__Work instruction__. Below are lines of data; restate word for word those running from the line containing "Someone carried the red_zavupisol." to the line containing "Someone scaled the red_kerarex", inclusive, and no others.

__Supplied material__.
=== Begin Enclosure ===
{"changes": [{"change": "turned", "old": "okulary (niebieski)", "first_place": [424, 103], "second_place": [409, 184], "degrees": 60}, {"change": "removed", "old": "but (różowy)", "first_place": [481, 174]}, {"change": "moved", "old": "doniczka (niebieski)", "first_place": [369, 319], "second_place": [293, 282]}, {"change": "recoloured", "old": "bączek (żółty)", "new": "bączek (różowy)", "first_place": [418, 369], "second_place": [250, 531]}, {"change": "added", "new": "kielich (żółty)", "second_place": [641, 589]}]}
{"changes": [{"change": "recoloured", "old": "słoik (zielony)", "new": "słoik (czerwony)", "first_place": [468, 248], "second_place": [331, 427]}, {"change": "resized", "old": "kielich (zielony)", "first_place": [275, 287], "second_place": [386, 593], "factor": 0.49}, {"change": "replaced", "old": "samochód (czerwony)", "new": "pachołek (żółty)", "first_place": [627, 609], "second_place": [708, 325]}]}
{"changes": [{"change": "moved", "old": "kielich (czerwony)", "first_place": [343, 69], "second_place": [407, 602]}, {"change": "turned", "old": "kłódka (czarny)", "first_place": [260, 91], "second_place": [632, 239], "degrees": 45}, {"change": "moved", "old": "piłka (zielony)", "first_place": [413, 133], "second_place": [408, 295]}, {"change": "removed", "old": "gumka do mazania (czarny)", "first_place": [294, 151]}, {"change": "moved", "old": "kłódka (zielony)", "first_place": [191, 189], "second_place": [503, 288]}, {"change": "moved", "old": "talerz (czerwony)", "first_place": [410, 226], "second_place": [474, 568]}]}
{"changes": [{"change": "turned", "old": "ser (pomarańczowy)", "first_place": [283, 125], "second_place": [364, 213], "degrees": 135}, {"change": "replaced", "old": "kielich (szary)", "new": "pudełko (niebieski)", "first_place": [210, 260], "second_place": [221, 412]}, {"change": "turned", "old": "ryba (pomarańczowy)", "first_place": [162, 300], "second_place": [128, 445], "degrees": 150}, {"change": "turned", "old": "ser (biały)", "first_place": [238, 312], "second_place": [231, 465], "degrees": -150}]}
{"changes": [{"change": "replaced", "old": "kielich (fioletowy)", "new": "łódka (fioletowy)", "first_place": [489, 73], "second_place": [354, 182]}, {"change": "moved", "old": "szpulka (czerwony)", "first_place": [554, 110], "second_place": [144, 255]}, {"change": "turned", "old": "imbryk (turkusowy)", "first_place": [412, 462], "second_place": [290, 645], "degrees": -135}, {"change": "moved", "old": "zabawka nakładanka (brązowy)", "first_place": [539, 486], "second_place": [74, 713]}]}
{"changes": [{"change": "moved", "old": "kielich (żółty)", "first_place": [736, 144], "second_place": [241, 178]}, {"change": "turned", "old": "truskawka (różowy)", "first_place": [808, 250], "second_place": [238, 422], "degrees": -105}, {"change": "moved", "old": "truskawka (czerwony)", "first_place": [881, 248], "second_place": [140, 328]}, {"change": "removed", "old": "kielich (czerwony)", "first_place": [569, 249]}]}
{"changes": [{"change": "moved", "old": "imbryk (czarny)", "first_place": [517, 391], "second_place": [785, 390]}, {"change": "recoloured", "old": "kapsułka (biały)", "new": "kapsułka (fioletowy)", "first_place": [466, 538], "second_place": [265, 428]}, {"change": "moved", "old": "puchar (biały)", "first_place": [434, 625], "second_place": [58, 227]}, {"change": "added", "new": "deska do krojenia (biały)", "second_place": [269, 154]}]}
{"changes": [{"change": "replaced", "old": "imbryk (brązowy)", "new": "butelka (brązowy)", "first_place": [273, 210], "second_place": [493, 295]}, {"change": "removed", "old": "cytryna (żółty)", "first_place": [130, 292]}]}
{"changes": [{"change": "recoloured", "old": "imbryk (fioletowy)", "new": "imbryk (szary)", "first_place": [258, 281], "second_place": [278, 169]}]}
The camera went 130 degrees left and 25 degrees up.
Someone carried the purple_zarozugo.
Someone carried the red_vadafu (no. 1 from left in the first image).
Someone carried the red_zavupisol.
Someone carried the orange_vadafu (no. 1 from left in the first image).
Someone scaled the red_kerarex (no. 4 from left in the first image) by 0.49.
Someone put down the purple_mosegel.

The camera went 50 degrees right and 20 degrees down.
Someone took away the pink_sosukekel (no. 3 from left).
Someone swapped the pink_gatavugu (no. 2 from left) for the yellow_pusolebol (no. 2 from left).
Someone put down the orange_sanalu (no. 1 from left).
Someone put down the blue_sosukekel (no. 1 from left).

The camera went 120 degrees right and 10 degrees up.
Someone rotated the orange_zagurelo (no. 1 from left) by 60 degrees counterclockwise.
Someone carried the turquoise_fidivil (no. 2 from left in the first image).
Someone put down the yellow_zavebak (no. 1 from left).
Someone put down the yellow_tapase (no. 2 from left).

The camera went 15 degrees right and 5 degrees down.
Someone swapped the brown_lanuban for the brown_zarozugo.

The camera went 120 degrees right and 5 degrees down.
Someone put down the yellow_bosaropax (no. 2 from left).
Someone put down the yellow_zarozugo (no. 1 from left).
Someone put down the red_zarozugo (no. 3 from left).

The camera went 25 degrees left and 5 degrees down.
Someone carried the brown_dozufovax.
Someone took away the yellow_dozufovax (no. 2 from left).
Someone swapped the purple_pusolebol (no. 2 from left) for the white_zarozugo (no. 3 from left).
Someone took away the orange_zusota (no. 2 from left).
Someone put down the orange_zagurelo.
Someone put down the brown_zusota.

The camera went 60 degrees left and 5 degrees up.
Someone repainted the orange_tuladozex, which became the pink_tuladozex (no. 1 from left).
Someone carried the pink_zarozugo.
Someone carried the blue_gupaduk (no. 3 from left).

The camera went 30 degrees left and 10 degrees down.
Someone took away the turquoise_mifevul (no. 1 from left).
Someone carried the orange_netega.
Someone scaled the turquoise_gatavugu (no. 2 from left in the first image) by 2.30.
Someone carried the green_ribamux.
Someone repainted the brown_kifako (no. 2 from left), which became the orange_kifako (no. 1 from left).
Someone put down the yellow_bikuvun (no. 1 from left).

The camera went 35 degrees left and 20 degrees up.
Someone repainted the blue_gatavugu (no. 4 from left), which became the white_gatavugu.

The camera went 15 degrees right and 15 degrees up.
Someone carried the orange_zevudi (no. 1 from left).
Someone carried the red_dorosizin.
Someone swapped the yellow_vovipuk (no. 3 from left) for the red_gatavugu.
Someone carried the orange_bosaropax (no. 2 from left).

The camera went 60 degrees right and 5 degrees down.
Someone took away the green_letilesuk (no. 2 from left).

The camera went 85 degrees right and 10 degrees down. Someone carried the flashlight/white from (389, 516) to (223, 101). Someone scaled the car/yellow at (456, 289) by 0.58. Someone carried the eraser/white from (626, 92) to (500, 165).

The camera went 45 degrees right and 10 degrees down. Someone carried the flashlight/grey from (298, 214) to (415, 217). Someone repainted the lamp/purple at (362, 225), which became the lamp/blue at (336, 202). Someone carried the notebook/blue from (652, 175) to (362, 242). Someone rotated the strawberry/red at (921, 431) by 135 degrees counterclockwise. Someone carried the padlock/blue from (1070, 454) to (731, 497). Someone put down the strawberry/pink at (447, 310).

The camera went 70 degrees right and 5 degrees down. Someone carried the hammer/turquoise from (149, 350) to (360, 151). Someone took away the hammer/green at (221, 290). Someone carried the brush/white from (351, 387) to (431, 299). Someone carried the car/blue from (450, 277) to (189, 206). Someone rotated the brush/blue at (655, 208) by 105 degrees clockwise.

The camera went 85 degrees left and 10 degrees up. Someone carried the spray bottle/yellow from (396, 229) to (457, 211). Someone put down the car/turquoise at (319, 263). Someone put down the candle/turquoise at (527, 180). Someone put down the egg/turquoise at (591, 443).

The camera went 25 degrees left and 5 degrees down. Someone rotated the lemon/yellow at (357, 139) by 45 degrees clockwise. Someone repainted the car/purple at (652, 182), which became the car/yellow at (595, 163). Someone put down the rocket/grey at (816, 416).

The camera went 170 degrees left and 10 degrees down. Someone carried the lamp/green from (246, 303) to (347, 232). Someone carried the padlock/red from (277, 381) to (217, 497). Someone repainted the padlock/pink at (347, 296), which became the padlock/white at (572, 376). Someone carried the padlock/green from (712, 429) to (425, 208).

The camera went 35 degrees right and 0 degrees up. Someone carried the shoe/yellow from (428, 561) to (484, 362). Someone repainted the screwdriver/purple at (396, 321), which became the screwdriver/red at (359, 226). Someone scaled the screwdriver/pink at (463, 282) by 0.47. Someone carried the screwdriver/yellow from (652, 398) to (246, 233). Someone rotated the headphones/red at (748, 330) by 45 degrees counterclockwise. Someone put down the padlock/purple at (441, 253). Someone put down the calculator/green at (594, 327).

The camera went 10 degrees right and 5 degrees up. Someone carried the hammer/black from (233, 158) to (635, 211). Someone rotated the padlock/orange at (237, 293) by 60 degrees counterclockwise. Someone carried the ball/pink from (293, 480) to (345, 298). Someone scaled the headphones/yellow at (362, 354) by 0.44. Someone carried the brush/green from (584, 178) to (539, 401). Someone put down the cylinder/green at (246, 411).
=== End Enclosure ===
__Task output__.
Someone carried the red_zavupisol.
Someone carried the orange_vadafu (no. 1 from left in the first image).
Someone scaled the red_kerarex (no. 4 from left in the first image) by 0.49.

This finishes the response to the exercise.